▶ Work order
Return exactly the lines below, starting with the one that has "green bowling pin [252,241,288,332] -> none" and going on through the one that has "camera: 175 degrees right, 5 degrees down".

(Data extracted from a collection)

==============================

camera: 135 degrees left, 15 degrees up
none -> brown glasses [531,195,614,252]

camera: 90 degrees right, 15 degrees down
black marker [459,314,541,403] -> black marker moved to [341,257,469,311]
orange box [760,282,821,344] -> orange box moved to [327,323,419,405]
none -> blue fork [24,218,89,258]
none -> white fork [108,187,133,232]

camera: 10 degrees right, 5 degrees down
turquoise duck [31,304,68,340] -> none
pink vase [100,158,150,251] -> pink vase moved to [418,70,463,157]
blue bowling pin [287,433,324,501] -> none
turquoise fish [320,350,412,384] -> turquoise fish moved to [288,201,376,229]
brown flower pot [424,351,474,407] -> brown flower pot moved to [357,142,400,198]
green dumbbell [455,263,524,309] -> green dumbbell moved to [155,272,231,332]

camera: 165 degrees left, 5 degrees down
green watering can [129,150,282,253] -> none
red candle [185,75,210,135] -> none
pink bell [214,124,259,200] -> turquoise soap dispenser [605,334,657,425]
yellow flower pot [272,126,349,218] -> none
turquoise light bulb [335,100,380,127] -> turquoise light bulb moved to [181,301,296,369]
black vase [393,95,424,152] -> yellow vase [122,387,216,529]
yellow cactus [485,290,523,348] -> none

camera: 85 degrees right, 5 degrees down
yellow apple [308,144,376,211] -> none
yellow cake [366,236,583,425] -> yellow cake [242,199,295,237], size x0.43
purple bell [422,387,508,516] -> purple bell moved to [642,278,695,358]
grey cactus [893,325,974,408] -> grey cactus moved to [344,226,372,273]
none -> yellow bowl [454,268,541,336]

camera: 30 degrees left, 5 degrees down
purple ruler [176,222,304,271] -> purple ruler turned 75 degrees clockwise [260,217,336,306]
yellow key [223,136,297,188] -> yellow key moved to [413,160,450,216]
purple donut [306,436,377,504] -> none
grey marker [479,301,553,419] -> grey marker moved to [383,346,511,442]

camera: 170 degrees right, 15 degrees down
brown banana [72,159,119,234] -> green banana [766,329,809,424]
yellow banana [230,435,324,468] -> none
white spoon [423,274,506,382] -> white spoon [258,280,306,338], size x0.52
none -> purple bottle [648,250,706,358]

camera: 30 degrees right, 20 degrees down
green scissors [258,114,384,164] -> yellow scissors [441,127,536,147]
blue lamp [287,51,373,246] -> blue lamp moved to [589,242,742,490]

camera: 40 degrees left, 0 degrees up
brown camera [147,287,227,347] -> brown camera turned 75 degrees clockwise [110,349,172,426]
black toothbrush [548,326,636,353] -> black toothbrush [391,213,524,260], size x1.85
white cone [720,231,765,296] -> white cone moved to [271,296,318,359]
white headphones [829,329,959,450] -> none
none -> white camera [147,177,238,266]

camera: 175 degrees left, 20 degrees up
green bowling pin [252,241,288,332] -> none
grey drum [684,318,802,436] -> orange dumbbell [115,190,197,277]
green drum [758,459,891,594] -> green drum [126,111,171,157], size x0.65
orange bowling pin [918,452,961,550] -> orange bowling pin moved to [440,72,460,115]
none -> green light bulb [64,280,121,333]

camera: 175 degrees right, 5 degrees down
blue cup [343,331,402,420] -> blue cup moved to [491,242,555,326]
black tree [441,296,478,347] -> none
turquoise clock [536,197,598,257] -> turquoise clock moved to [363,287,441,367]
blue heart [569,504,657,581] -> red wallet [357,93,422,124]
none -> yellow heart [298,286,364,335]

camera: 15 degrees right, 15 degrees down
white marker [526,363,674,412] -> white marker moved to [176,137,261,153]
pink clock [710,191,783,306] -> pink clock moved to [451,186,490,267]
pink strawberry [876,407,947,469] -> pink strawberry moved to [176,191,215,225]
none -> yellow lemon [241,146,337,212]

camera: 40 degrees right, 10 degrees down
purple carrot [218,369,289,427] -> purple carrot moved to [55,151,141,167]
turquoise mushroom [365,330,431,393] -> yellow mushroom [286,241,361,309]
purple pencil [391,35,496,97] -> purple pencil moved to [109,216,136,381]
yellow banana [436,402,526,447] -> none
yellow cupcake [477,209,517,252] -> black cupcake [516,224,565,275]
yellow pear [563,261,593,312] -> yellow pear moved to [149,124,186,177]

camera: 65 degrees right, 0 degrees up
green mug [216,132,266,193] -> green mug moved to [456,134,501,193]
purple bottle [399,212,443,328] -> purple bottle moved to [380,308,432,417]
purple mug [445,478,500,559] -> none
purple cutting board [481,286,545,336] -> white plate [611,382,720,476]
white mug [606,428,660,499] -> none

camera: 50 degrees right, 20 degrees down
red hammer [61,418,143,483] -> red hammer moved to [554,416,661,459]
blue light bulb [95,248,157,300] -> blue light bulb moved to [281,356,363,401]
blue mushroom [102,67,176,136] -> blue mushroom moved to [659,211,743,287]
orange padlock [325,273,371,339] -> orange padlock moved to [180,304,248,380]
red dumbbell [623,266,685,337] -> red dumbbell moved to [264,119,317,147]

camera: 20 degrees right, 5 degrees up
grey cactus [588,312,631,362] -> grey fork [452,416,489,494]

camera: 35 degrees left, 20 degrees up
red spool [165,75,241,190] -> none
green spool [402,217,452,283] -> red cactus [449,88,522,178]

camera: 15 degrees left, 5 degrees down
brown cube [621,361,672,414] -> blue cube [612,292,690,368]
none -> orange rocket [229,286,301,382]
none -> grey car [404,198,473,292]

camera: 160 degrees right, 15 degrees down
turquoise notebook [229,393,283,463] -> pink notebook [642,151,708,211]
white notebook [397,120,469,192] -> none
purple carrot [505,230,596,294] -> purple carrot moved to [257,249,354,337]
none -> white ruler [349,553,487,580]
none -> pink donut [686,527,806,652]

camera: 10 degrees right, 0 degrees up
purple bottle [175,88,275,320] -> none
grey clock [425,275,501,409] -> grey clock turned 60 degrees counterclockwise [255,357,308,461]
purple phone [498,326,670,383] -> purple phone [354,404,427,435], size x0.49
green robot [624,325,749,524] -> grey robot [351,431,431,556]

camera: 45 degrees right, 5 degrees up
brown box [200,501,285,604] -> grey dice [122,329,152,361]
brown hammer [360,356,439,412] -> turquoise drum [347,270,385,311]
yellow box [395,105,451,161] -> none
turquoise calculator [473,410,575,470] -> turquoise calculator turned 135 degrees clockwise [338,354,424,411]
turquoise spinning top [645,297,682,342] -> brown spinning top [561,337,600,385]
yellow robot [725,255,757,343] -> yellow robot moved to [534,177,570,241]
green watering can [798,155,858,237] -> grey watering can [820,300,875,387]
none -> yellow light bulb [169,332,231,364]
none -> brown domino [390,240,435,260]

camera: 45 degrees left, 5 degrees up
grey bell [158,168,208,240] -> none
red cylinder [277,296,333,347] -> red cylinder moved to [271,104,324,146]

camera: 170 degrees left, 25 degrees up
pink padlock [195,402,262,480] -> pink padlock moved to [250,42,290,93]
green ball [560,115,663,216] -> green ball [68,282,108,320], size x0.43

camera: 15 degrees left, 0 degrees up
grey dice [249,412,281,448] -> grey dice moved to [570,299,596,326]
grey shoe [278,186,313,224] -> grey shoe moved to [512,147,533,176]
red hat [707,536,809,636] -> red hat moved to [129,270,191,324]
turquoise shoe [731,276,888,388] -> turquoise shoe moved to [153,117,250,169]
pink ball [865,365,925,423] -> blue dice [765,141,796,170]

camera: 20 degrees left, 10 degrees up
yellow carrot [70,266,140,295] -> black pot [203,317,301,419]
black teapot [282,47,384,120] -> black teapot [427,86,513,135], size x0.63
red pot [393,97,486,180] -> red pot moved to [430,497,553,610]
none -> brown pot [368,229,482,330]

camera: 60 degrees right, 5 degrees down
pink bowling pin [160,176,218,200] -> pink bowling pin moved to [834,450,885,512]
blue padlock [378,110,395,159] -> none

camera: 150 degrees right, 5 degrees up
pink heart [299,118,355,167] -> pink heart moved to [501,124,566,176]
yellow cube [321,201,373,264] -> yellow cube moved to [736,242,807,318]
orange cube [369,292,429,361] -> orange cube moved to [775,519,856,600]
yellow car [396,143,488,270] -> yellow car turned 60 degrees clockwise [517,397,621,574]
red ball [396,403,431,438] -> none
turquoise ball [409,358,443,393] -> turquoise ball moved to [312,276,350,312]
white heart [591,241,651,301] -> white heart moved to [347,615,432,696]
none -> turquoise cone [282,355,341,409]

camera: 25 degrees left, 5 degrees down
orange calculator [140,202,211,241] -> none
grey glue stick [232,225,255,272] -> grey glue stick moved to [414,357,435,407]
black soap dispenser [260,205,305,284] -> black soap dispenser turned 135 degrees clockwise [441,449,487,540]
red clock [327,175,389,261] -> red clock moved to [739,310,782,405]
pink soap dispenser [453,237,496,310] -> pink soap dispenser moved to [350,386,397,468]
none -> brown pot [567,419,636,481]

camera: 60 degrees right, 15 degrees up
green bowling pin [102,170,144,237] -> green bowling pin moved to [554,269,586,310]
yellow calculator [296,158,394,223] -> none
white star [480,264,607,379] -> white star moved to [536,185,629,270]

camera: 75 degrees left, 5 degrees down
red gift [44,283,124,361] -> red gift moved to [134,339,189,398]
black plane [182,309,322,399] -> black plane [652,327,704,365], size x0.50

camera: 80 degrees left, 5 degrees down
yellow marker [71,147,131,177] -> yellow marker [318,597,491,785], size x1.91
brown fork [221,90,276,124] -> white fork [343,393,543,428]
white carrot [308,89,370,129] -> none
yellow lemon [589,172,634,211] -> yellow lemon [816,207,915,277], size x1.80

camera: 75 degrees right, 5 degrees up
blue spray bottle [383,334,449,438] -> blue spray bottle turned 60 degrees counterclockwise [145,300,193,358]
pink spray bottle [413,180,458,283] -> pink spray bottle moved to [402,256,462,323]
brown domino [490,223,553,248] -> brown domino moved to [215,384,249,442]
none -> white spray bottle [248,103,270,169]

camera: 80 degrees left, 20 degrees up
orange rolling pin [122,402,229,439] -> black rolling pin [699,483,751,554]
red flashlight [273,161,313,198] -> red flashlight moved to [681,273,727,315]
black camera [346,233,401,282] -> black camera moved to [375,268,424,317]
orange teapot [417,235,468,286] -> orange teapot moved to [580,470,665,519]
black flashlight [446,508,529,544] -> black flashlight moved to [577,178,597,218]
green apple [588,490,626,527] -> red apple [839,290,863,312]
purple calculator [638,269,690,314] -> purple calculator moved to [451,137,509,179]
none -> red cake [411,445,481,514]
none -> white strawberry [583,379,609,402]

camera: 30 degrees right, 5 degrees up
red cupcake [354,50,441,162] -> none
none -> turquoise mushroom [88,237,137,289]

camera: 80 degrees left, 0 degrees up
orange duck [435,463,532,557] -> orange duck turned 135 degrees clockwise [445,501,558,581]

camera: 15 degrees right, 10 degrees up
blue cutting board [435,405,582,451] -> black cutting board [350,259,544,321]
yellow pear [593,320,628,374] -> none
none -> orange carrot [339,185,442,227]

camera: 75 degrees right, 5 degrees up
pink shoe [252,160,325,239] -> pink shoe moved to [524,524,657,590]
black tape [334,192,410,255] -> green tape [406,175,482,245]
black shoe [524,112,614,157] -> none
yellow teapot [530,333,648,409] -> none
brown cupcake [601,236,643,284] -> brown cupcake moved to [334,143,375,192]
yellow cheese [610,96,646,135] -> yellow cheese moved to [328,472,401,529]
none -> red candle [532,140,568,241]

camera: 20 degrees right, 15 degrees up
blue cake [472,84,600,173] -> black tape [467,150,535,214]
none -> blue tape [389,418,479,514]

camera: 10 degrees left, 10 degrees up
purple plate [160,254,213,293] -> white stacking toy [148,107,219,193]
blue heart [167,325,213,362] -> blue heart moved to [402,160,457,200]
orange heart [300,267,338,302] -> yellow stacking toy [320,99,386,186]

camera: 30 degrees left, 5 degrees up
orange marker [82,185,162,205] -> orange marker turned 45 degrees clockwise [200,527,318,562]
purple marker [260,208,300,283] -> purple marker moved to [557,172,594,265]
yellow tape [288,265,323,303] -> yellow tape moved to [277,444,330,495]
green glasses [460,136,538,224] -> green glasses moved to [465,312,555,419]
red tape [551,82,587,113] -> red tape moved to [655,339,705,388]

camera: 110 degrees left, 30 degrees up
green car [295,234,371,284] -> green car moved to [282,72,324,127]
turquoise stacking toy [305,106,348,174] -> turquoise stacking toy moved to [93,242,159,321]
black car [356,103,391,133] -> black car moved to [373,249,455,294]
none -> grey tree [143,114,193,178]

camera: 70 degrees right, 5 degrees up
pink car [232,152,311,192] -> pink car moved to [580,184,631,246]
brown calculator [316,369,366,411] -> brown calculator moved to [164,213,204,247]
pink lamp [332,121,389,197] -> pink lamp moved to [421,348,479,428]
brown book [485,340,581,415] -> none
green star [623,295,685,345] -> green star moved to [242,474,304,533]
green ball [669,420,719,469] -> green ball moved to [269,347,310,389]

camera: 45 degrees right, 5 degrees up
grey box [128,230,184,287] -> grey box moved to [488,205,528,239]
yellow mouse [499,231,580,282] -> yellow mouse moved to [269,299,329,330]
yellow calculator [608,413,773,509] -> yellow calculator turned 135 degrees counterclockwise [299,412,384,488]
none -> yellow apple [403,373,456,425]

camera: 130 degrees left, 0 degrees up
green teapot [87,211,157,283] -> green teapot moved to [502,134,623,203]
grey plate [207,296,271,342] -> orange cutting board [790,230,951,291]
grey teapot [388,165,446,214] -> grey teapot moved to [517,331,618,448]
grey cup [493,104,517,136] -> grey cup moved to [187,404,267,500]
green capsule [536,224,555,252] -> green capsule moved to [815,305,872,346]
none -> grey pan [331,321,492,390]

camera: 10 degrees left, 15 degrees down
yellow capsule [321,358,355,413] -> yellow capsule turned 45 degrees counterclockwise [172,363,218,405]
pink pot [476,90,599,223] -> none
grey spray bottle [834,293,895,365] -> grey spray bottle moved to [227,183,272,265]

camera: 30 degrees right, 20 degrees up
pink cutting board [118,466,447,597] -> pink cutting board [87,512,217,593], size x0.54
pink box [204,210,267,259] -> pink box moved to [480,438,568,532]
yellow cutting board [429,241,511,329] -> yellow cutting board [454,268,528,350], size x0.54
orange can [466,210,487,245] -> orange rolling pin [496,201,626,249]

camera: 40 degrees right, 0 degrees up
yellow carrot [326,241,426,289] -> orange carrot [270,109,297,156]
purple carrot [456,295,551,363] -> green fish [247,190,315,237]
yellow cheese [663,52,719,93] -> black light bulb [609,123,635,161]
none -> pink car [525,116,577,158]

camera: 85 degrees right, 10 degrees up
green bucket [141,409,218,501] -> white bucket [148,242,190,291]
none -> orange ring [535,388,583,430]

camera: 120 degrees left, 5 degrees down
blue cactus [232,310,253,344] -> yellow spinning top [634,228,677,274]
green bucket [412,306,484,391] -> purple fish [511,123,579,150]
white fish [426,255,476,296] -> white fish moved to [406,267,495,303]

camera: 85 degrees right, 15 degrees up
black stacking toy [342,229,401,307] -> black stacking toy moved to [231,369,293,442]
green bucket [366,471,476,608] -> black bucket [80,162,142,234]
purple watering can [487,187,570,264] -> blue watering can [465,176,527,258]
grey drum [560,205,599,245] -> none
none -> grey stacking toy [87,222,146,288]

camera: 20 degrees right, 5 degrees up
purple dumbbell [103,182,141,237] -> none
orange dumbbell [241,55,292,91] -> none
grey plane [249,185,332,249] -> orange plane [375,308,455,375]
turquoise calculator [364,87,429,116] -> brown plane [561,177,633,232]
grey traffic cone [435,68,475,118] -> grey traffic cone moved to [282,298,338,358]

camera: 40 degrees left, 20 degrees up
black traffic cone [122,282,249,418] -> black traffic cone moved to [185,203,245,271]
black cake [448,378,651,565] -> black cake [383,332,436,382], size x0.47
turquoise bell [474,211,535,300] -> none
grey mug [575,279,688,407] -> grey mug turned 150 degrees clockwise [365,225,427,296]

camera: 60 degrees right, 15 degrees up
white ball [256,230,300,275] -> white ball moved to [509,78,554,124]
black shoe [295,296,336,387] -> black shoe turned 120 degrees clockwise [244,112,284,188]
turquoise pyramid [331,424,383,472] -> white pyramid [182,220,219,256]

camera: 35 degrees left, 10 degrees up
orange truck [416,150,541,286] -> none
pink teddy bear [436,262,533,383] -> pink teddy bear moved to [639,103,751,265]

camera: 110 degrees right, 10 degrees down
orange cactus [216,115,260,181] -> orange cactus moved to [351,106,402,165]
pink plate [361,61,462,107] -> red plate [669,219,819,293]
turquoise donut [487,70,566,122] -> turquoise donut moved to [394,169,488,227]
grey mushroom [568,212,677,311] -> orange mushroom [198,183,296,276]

==============================

▶ Answer below
green bowling pin [252,241,288,332] -> none
grey drum [684,318,802,436] -> orange dumbbell [115,190,197,277]
green drum [758,459,891,594] -> green drum [126,111,171,157], size x0.65
orange bowling pin [918,452,961,550] -> orange bowling pin moved to [440,72,460,115]
none -> green light bulb [64,280,121,333]

camera: 175 degrees right, 5 degrees down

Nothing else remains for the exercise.